* _ASSIGNED TASK_
From the line that contains "black 1x1 cone [306,54,348,125]" to the final line of the entries, return every line exactly and leave out all others.

* _SUPPLIED DATA_
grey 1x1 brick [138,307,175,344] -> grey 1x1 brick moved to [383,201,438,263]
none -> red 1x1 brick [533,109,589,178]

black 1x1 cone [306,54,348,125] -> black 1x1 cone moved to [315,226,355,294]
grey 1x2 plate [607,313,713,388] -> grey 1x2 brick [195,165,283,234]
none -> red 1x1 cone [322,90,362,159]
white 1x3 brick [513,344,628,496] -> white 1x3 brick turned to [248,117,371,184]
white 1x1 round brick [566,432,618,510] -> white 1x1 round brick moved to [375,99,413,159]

* _ANSWER TO THIS TASK_
black 1x1 cone [306,54,348,125] -> black 1x1 cone moved to [315,226,355,294]
grey 1x2 plate [607,313,713,388] -> grey 1x2 brick [195,165,283,234]
none -> red 1x1 cone [322,90,362,159]
white 1x3 brick [513,344,628,496] -> white 1x3 brick turned to [248,117,371,184]
white 1x1 round brick [566,432,618,510] -> white 1x1 round brick moved to [375,99,413,159]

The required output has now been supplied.